■ GOAL OF THE EXERCISE ■
Switch every "top-left" in the material below to "upper-left", and reproduce all of it otherwise unchanged.

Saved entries
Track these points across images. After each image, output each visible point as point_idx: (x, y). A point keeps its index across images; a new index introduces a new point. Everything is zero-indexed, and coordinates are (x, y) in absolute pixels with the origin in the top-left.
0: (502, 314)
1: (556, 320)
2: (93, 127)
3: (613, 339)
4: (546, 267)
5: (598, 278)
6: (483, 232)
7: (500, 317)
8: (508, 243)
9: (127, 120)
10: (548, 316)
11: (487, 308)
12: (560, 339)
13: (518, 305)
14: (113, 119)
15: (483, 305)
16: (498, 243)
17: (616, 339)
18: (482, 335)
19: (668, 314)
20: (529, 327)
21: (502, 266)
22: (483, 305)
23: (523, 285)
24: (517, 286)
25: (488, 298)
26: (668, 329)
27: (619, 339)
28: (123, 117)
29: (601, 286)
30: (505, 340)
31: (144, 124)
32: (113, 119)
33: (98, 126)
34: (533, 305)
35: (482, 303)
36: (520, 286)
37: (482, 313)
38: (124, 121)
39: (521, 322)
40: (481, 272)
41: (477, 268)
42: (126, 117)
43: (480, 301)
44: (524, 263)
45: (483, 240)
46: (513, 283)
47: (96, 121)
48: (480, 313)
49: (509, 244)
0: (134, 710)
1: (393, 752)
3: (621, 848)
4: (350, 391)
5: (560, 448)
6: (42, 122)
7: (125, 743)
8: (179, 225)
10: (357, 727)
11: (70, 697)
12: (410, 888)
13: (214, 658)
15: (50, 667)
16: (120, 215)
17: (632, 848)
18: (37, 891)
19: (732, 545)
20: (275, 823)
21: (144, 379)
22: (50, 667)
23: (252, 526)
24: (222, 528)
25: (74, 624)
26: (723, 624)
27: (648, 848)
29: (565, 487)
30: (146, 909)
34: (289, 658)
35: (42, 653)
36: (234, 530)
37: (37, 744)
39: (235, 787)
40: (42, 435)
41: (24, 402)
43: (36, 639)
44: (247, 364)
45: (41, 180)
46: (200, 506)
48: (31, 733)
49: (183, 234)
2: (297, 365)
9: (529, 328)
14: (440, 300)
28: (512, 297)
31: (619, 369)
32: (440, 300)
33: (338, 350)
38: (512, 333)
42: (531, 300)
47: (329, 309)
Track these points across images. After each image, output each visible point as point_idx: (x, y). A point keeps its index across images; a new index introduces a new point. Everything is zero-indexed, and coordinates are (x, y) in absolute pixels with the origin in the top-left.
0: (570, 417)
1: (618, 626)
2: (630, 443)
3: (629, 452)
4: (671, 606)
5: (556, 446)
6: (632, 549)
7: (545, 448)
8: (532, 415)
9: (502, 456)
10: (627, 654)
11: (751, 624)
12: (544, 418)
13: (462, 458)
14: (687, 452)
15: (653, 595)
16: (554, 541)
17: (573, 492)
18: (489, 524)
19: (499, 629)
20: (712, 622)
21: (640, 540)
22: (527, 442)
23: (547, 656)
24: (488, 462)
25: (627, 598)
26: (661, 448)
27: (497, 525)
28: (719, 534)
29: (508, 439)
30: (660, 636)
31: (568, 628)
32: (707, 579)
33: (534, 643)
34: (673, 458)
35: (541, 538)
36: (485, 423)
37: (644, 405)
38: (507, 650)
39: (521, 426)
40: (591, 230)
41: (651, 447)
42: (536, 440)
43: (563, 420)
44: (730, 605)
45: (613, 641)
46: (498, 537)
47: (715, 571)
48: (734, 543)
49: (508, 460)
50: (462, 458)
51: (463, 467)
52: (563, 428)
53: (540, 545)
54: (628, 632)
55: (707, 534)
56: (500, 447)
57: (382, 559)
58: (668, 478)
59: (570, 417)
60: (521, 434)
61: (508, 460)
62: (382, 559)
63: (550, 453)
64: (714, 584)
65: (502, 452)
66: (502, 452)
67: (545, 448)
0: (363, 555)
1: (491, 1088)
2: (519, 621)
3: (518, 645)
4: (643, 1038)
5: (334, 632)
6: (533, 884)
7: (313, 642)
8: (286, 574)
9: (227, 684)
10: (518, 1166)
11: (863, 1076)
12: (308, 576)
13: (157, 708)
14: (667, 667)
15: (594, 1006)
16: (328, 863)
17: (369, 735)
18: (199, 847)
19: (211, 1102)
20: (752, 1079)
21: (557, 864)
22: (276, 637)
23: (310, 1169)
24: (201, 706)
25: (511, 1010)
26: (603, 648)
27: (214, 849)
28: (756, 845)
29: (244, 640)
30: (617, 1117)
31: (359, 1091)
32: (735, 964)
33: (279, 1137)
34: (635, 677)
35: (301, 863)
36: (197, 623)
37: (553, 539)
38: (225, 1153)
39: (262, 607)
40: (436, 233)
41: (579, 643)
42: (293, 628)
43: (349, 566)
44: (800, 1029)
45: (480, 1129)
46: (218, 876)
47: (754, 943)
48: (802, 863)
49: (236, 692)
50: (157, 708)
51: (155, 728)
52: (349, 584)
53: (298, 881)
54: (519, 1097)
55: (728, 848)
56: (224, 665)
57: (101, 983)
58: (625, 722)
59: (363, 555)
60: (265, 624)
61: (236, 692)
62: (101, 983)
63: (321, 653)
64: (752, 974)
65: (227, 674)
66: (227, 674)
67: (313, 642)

■ FINISHED EXERCISE ■
Track these points across images. After each image, output each visible point as point_idx: (x, y). A point keeps its index across images; a new index introduces a new point. Everything is zero-indexed, and coordinates are (x, y) in absolute pixels with the origin in the upper-left.
0: (502, 314)
1: (556, 320)
2: (93, 127)
3: (613, 339)
4: (546, 267)
5: (598, 278)
6: (483, 232)
7: (500, 317)
8: (508, 243)
9: (127, 120)
10: (548, 316)
11: (487, 308)
12: (560, 339)
13: (518, 305)
14: (113, 119)
15: (483, 305)
16: (498, 243)
17: (616, 339)
18: (482, 335)
19: (668, 314)
20: (529, 327)
21: (502, 266)
22: (483, 305)
23: (523, 285)
24: (517, 286)
25: (488, 298)
26: (668, 329)
27: (619, 339)
28: (123, 117)
29: (601, 286)
30: (505, 340)
31: (144, 124)
32: (113, 119)
33: (98, 126)
34: (533, 305)
35: (482, 303)
36: (520, 286)
37: (482, 313)
38: (124, 121)
39: (521, 322)
40: (481, 272)
41: (477, 268)
42: (126, 117)
43: (480, 301)
44: (524, 263)
45: (483, 240)
46: (513, 283)
47: (96, 121)
48: (480, 313)
49: (509, 244)
0: (134, 710)
1: (393, 752)
3: (621, 848)
4: (350, 391)
5: (560, 448)
6: (42, 122)
7: (125, 743)
8: (179, 225)
10: (357, 727)
11: (70, 697)
12: (410, 888)
13: (214, 658)
15: (50, 667)
16: (120, 215)
17: (632, 848)
18: (37, 891)
19: (732, 545)
20: (275, 823)
21: (144, 379)
22: (50, 667)
23: (252, 526)
24: (222, 528)
25: (74, 624)
26: (723, 624)
27: (648, 848)
29: (565, 487)
30: (146, 909)
34: (289, 658)
35: (42, 653)
36: (234, 530)
37: (37, 744)
39: (235, 787)
40: (42, 435)
41: (24, 402)
43: (36, 639)
44: (247, 364)
45: (41, 180)
46: (200, 506)
48: (31, 733)
49: (183, 234)
2: (297, 365)
9: (529, 328)
14: (440, 300)
28: (512, 297)
31: (619, 369)
32: (440, 300)
33: (338, 350)
38: (512, 333)
42: (531, 300)
47: (329, 309)
Track these points across images. After each image, output each visible point as point_idx: (x, y). A point keeps its index across images; a new index introduces a new point. Everything is zero-indexed, and coordinates are (x, y) in absolute pixels with the origin in the upper-left.
0: (570, 417)
1: (618, 626)
2: (630, 443)
3: (629, 452)
4: (671, 606)
5: (556, 446)
6: (632, 549)
7: (545, 448)
8: (532, 415)
9: (502, 456)
10: (627, 654)
11: (751, 624)
12: (544, 418)
13: (462, 458)
14: (687, 452)
15: (653, 595)
16: (554, 541)
17: (573, 492)
18: (489, 524)
19: (499, 629)
20: (712, 622)
21: (640, 540)
22: (527, 442)
23: (547, 656)
24: (488, 462)
25: (627, 598)
26: (661, 448)
27: (497, 525)
28: (719, 534)
29: (508, 439)
30: (660, 636)
31: (568, 628)
32: (707, 579)
33: (534, 643)
34: (673, 458)
35: (541, 538)
36: (485, 423)
37: (644, 405)
38: (507, 650)
39: (521, 426)
40: (591, 230)
41: (651, 447)
42: (536, 440)
43: (563, 420)
44: (730, 605)
45: (613, 641)
46: (498, 537)
47: (715, 571)
48: (734, 543)
49: (508, 460)
50: (462, 458)
51: (463, 467)
52: (563, 428)
53: (540, 545)
54: (628, 632)
55: (707, 534)
56: (500, 447)
57: (382, 559)
58: (668, 478)
59: (570, 417)
60: (521, 434)
61: (508, 460)
62: (382, 559)
63: (550, 453)
64: (714, 584)
65: (502, 452)
66: (502, 452)
67: (545, 448)
0: (363, 555)
1: (491, 1088)
2: (519, 621)
3: (518, 645)
4: (643, 1038)
5: (334, 632)
6: (533, 884)
7: (313, 642)
8: (286, 574)
9: (227, 684)
10: (518, 1166)
11: (863, 1076)
12: (308, 576)
13: (157, 708)
14: (667, 667)
15: (594, 1006)
16: (328, 863)
17: (369, 735)
18: (199, 847)
19: (211, 1102)
20: (752, 1079)
21: (557, 864)
22: (276, 637)
23: (310, 1169)
24: (201, 706)
25: (511, 1010)
26: (603, 648)
27: (214, 849)
28: (756, 845)
29: (244, 640)
30: (617, 1117)
31: (359, 1091)
32: (735, 964)
33: (279, 1137)
34: (635, 677)
35: (301, 863)
36: (197, 623)
37: (553, 539)
38: (225, 1153)
39: (262, 607)
40: (436, 233)
41: (579, 643)
42: (293, 628)
43: (349, 566)
44: (800, 1029)
45: (480, 1129)
46: (218, 876)
47: (754, 943)
48: (802, 863)
49: (236, 692)
50: (157, 708)
51: (155, 728)
52: (349, 584)
53: (298, 881)
54: (519, 1097)
55: (728, 848)
56: (224, 665)
57: (101, 983)
58: (625, 722)
59: (363, 555)
60: (265, 624)
61: (236, 692)
62: (101, 983)
63: (321, 653)
64: (752, 974)
65: (227, 674)
66: (227, 674)
67: (313, 642)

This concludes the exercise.